Work required: Include in the output the line containing "orange plane: 9 -> 11" and each subsequent line of the records, through the end, transcribed exactly. Add nothing else.

Data section:
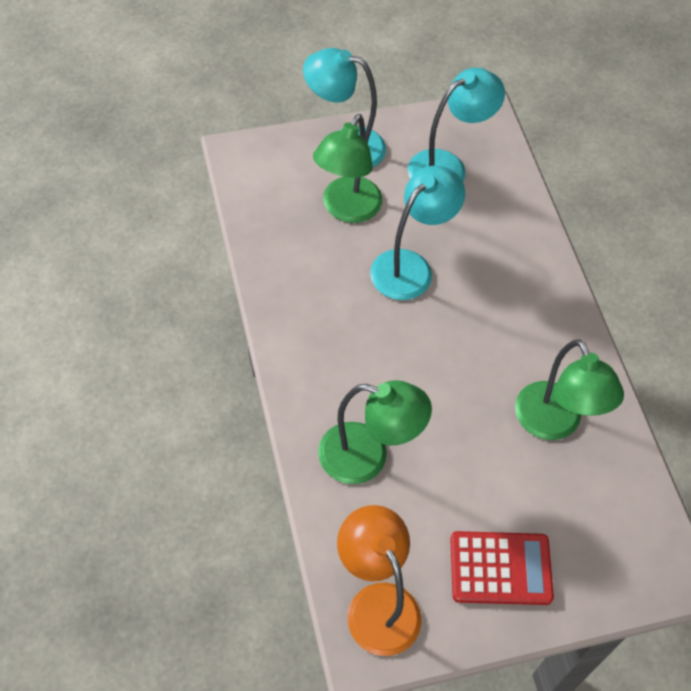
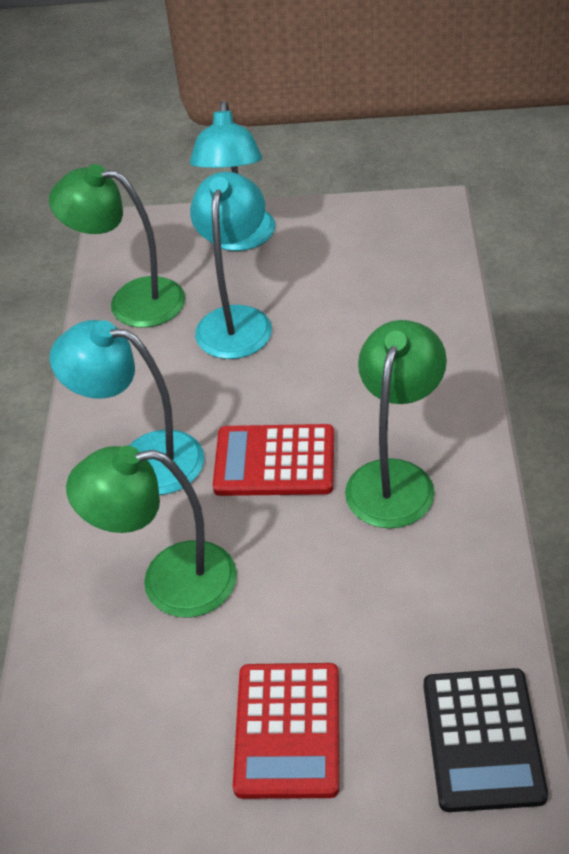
black calculator: 0 -> 1
orange lamp: 1 -> 0
red calculator: 1 -> 2

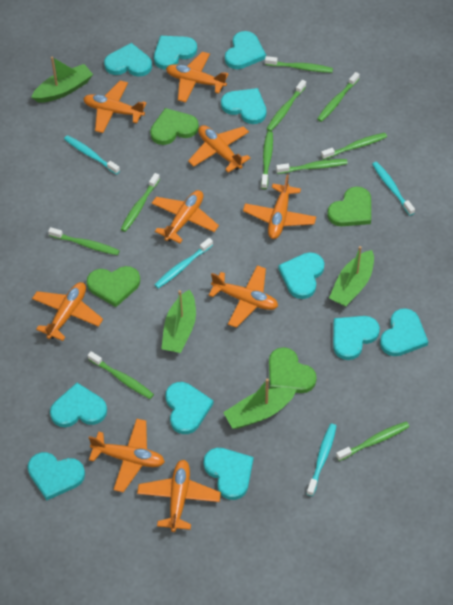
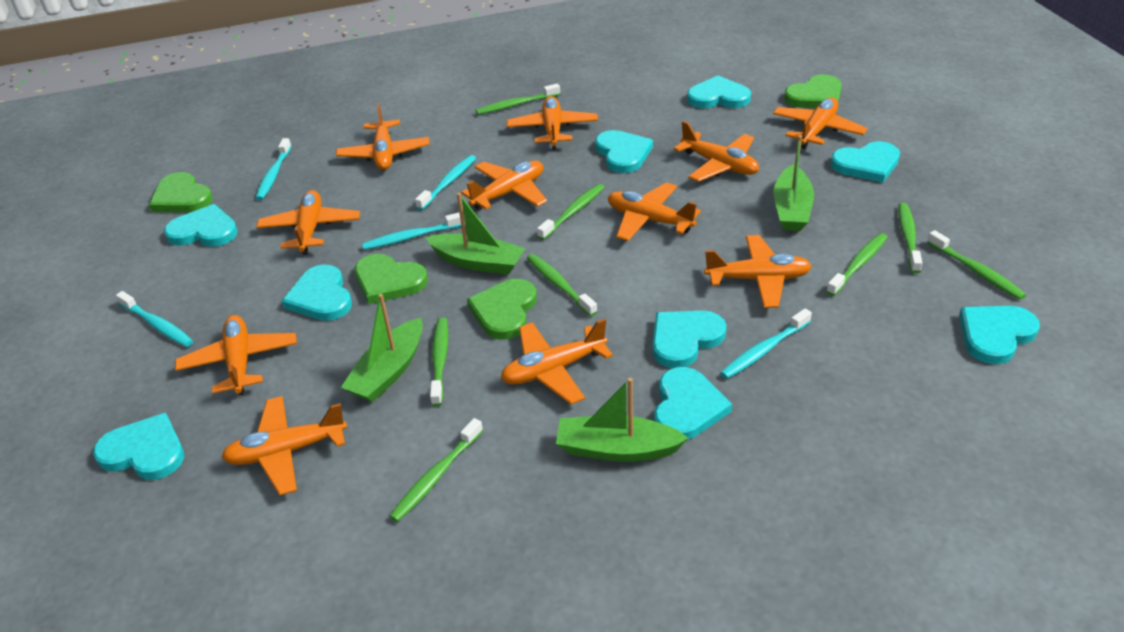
green toothbrush: 10 -> 8
orange plane: 9 -> 11
turquoise heart: 11 -> 9
turquoise toothbrush: 4 -> 5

Response to the exercise:
orange plane: 9 -> 11
turquoise heart: 11 -> 9
turquoise toothbrush: 4 -> 5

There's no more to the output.